- Directions for this task
Keep the pictures out and restate every record exactly.

-=-=-

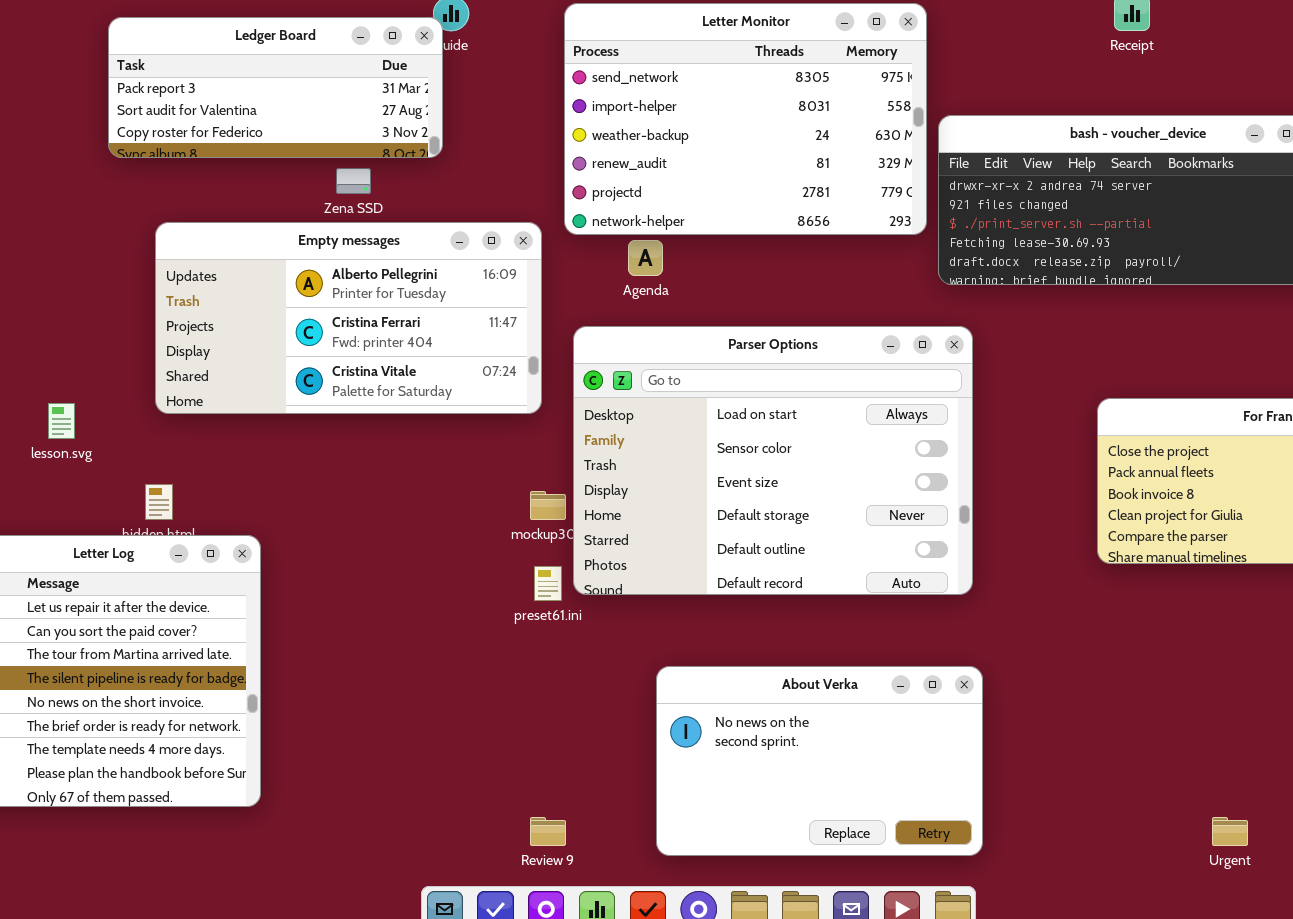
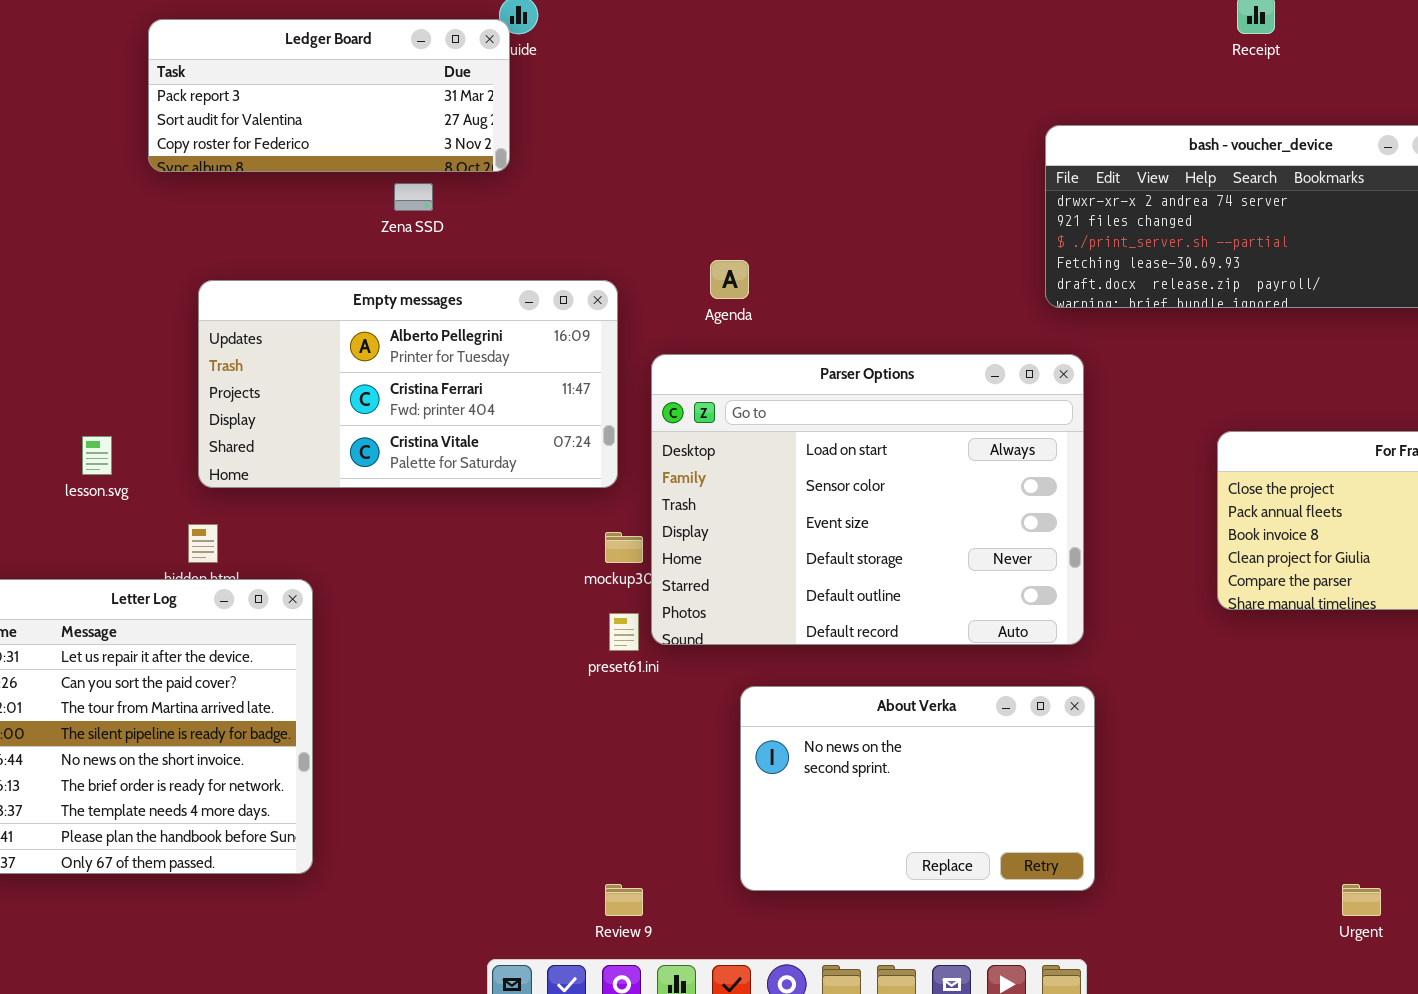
Letter Monitor: [564,3,927,235] -> none, closed
Empty messages: [155,222,542,414] -> [198,280,618,488], moved
About Verka: [656,666,983,856] -> [740,686,1095,891], moved

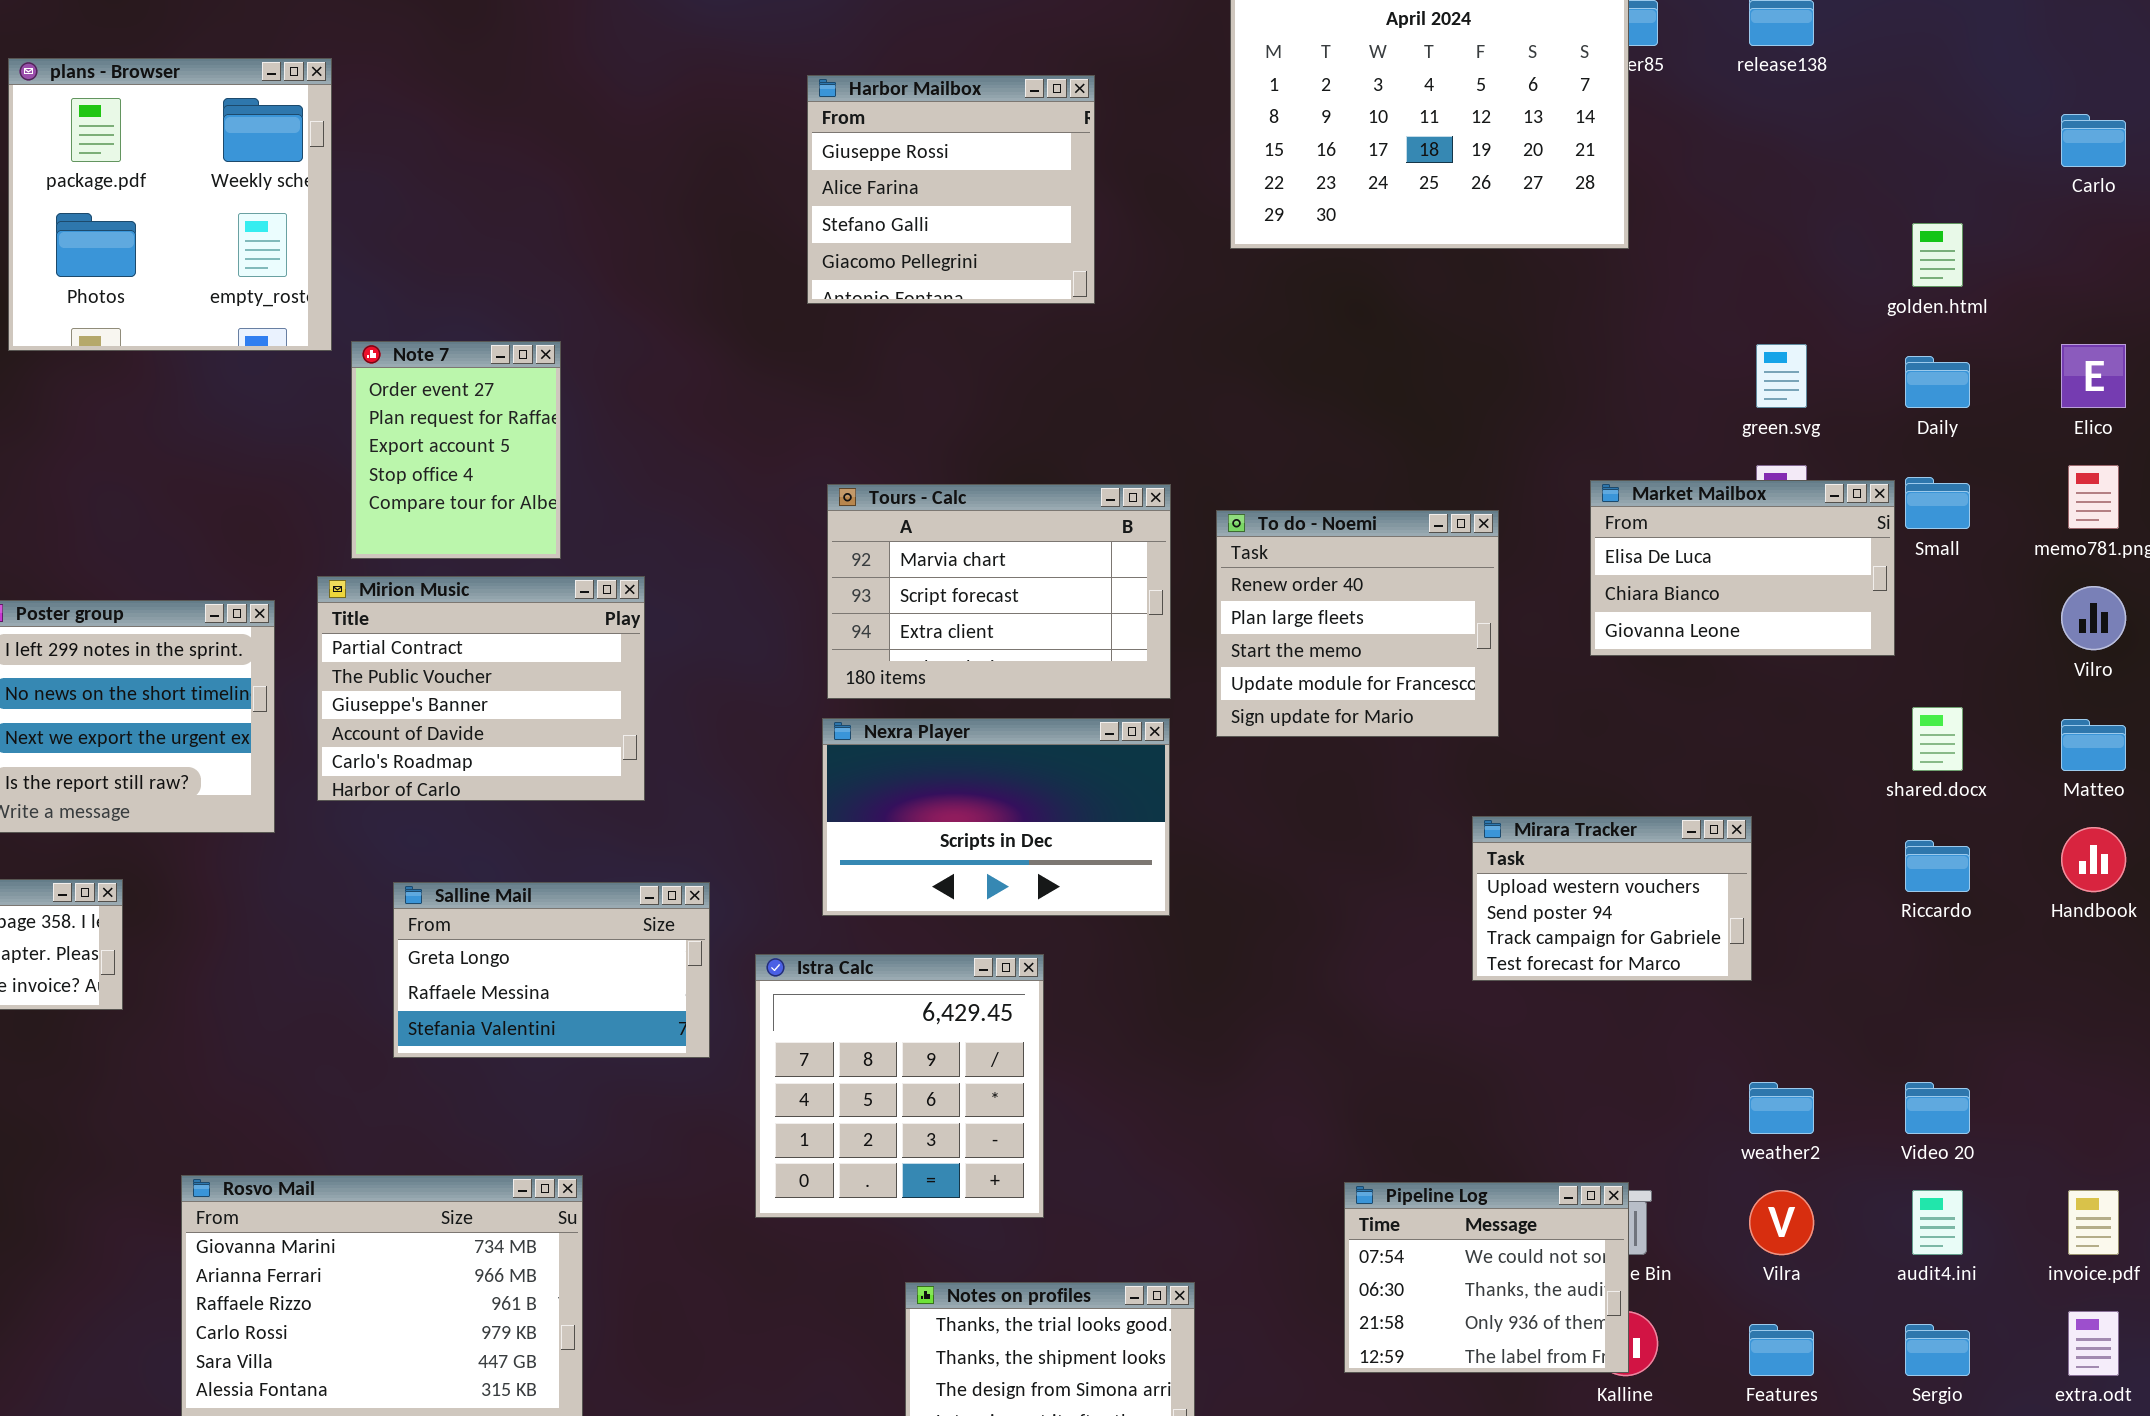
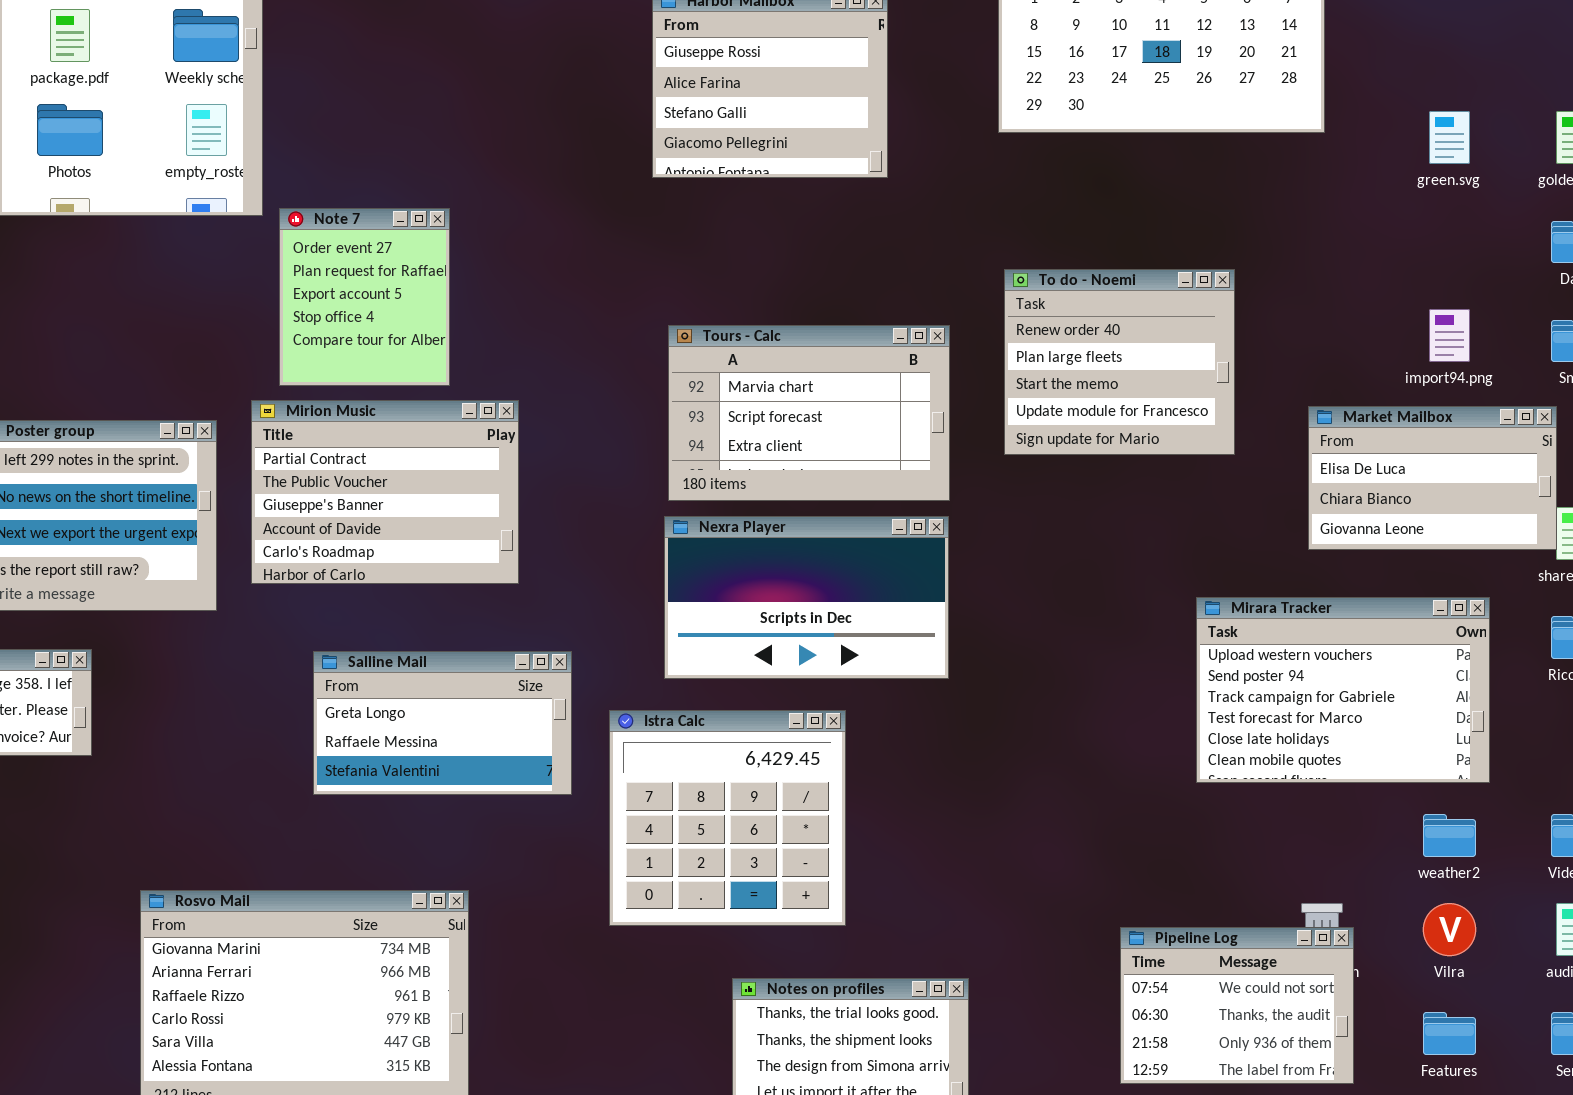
green.svg: [1756,344,1807,408] -> [1429,111,1470,164], moved
Market Mailbox: [1590,480,1895,656] -> [1308,406,1557,550], moved
To do - Noemi: [1216,510,1499,737] -> [1004,269,1235,455], moved
Mirara Tracker: [1472,816,1752,981] -> [1196,597,1490,783], resized
Pipeline Log: [1344,1182,1629,1373] -> [1120,927,1354,1084], moved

-=-=-

- Completed task
Letter Monitor: [564,3,927,235] -> none, closed
Empty messages: [155,222,542,414] -> [198,280,618,488], moved
About Verka: [656,666,983,856] -> [740,686,1095,891], moved

green.svg: [1756,344,1807,408] -> [1429,111,1470,164], moved
Market Mailbox: [1590,480,1895,656] -> [1308,406,1557,550], moved
To do - Noemi: [1216,510,1499,737] -> [1004,269,1235,455], moved
Mirara Tracker: [1472,816,1752,981] -> [1196,597,1490,783], resized
Pipeline Log: [1344,1182,1629,1373] -> [1120,927,1354,1084], moved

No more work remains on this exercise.